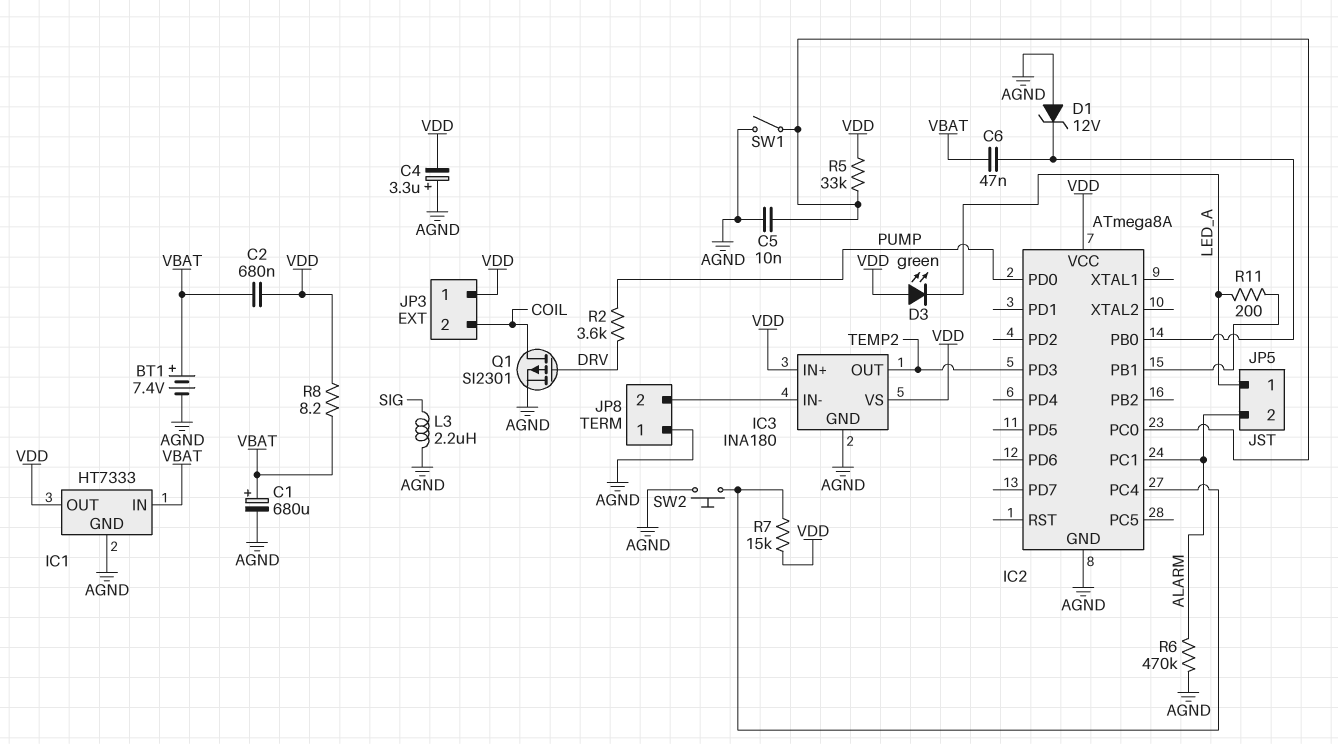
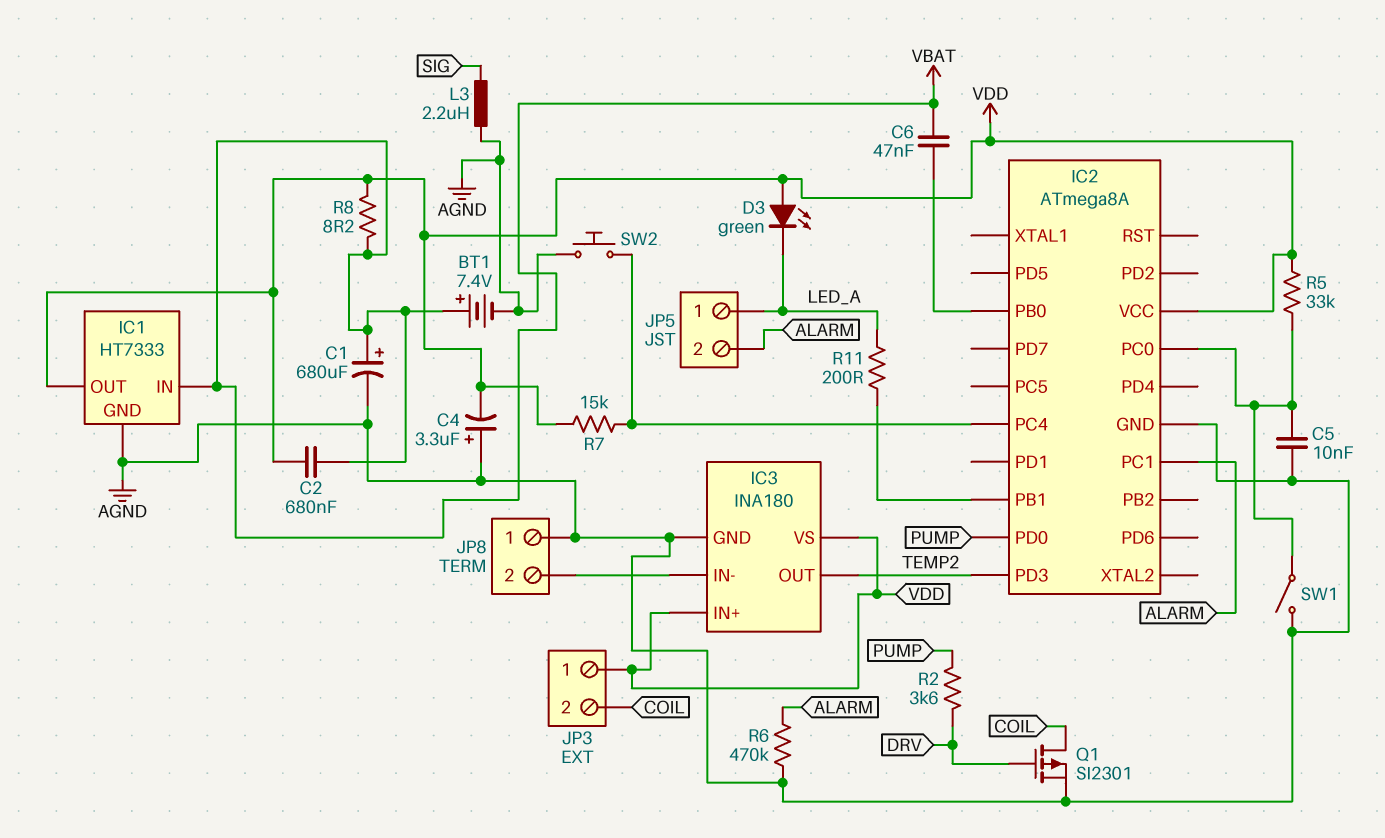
D1: zener 12V (A AGND, K IC2/PB0) -> none

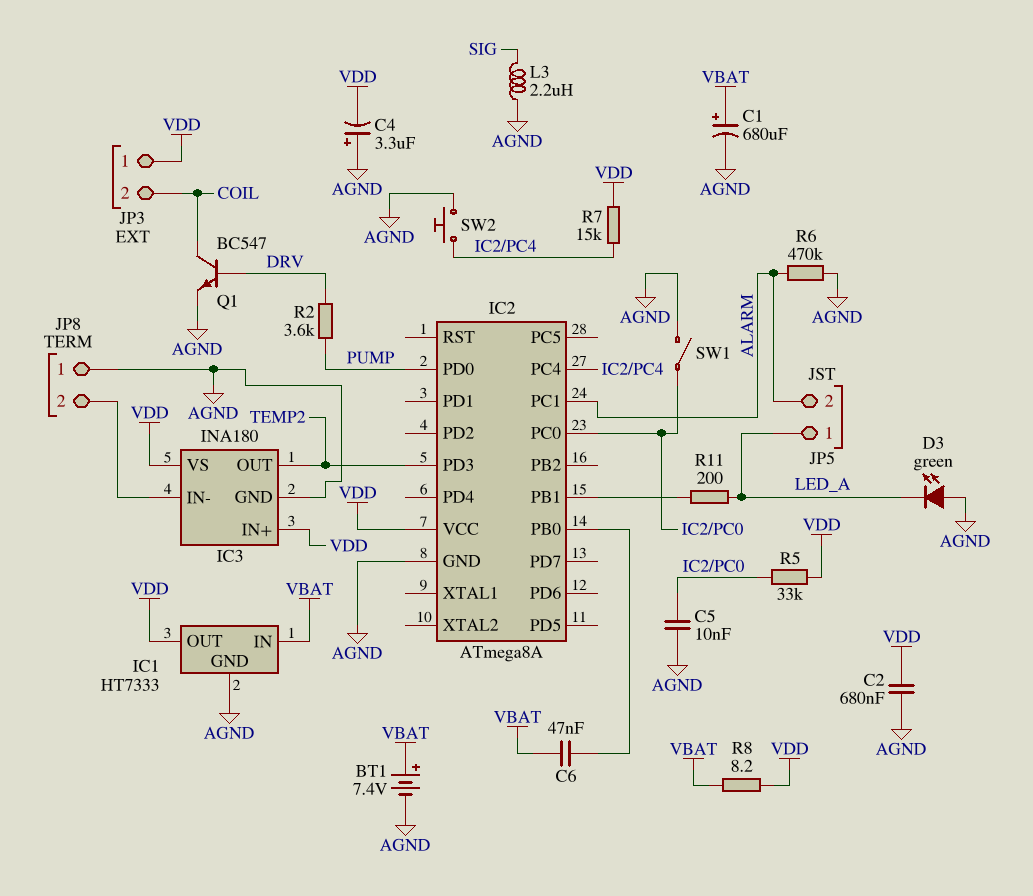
C2: 680nF (VBAT, VDD) -> 680nF (AGND, VDD)
D3: LED green (A VDD, K LED_A) -> LED green (A AGND, K LED_A)
Q1: PMOS SI2301 (G DRV, D COIL, S AGND) -> NPN BC547 (B DRV, C COIL, E AGND)

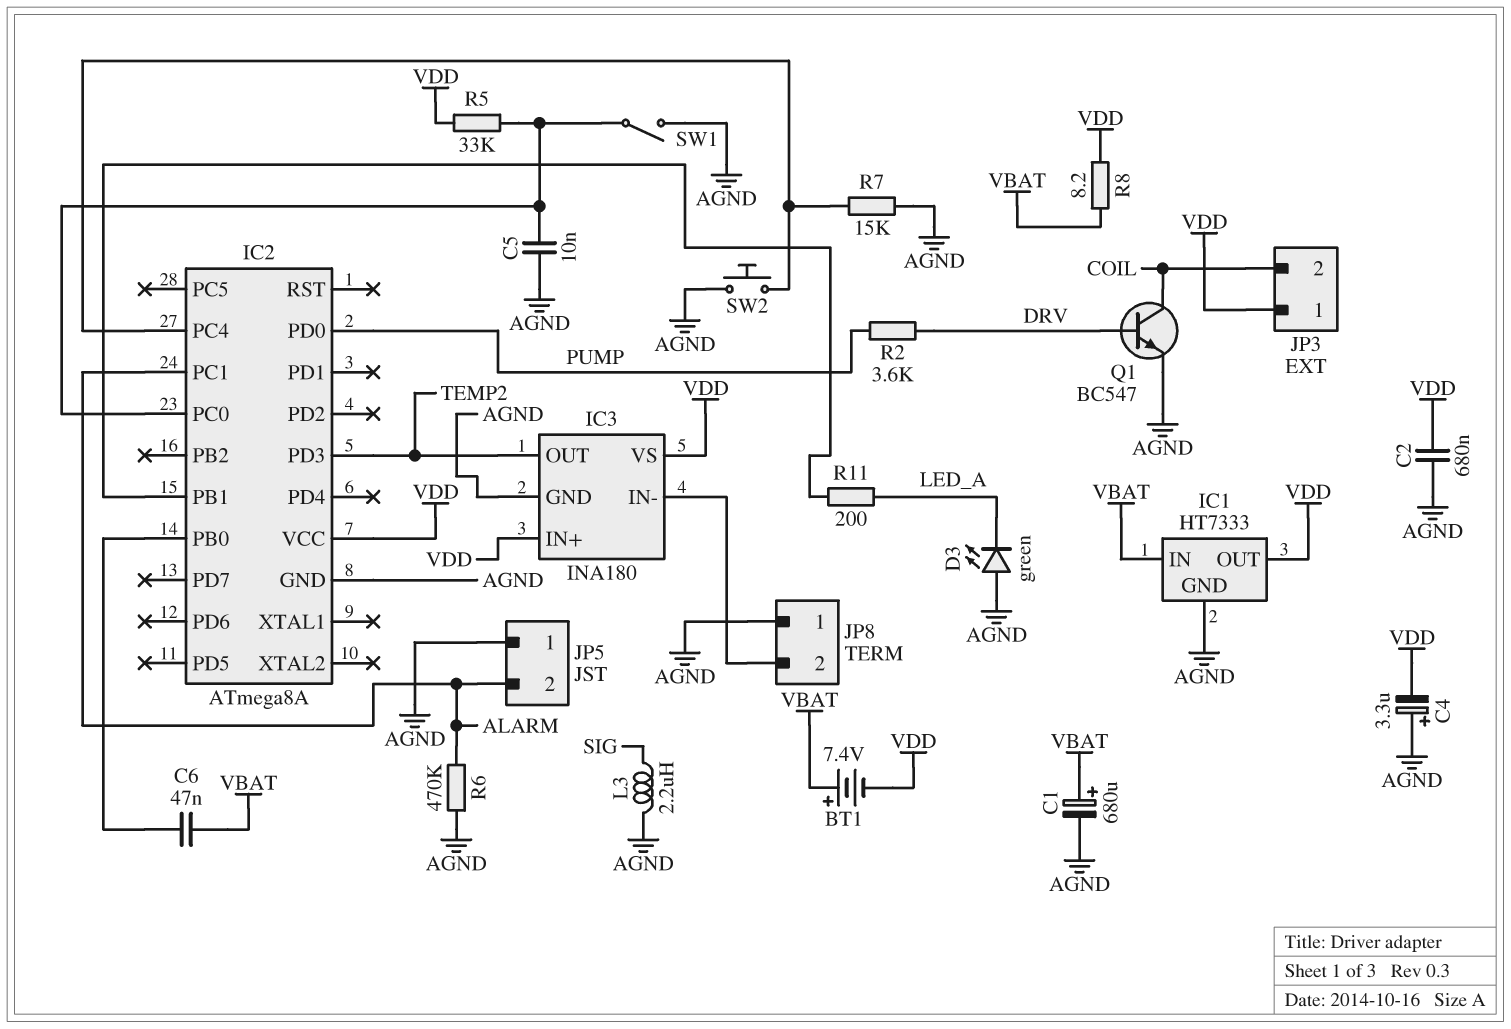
BT1: 7.4V (plus VBAT, minus AGND) -> 7.4V (plus VBAT, minus VDD)
JP5 pin 1: LED_A -> AGND
R7: 15k (IC2/PC4, VDD) -> 15k (AGND, IC2/PC4)

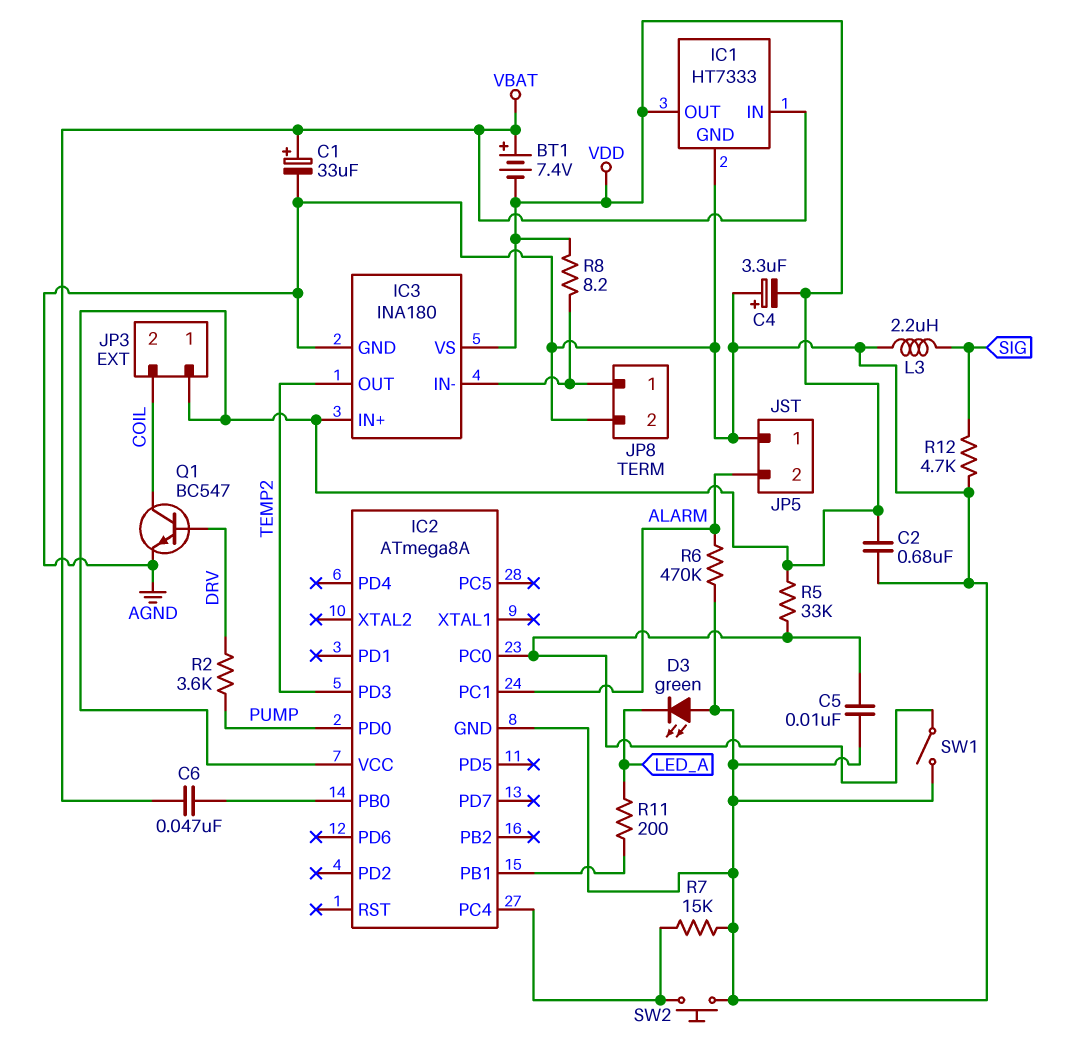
C1: 680uF (plus VBAT, minus AGND) -> 33uF (plus VBAT, minus AGND)
JP8 pin 1: AGND -> IC3/IN-
JP8 pin 2: IC3/IN- -> AGND
R8: 8.2 (VBAT, VDD) -> 8.2 (IC3/IN-, VDD)
R12: none -> 4.7k (AGND, SIG)

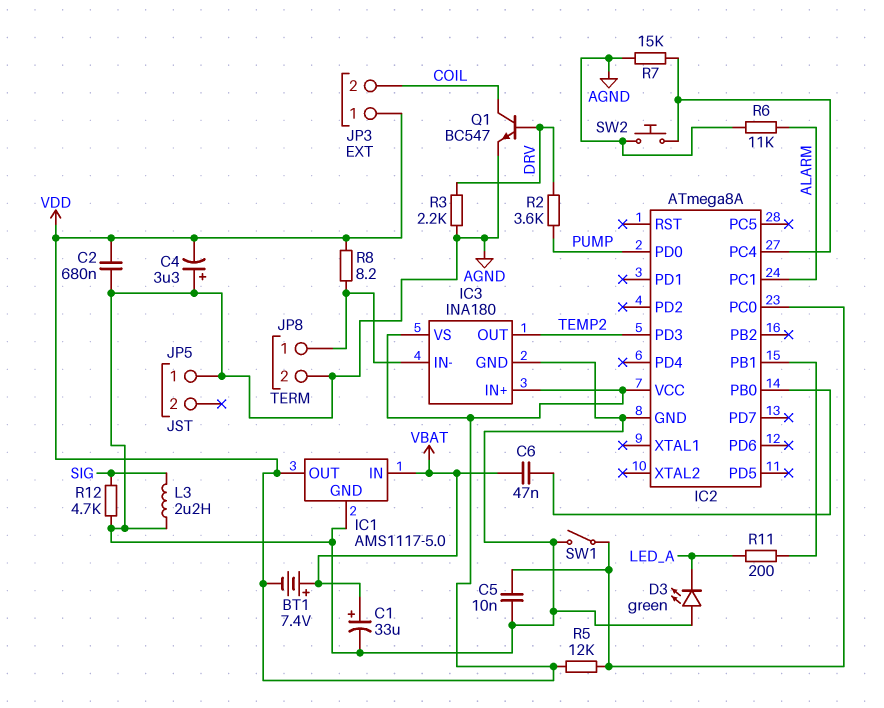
IC1: HT7333 -> AMS1117-5.0
JP5 pin 2: ALARM -> none
R3: none -> 2.2k (AGND, DRV)
R5: 33k (IC2/PC0, VDD) -> 12k (IC2/PC0, VDD)
R6: 470k (AGND, ALARM) -> 11k (AGND, ALARM)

» Task directions:
The result should be the material above, unchanged and free of pictures; please print it.

» Task answer:
D1: zener 12V (A AGND, K IC2/PB0) -> none

C2: 680nF (VBAT, VDD) -> 680nF (AGND, VDD)
D3: LED green (A VDD, K LED_A) -> LED green (A AGND, K LED_A)
Q1: PMOS SI2301 (G DRV, D COIL, S AGND) -> NPN BC547 (B DRV, C COIL, E AGND)

BT1: 7.4V (plus VBAT, minus AGND) -> 7.4V (plus VBAT, minus VDD)
JP5 pin 1: LED_A -> AGND
R7: 15k (IC2/PC4, VDD) -> 15k (AGND, IC2/PC4)

C1: 680uF (plus VBAT, minus AGND) -> 33uF (plus VBAT, minus AGND)
JP8 pin 1: AGND -> IC3/IN-
JP8 pin 2: IC3/IN- -> AGND
R8: 8.2 (VBAT, VDD) -> 8.2 (IC3/IN-, VDD)
R12: none -> 4.7k (AGND, SIG)

IC1: HT7333 -> AMS1117-5.0
JP5 pin 2: ALARM -> none
R3: none -> 2.2k (AGND, DRV)
R5: 33k (IC2/PC0, VDD) -> 12k (IC2/PC0, VDD)
R6: 470k (AGND, ALARM) -> 11k (AGND, ALARM)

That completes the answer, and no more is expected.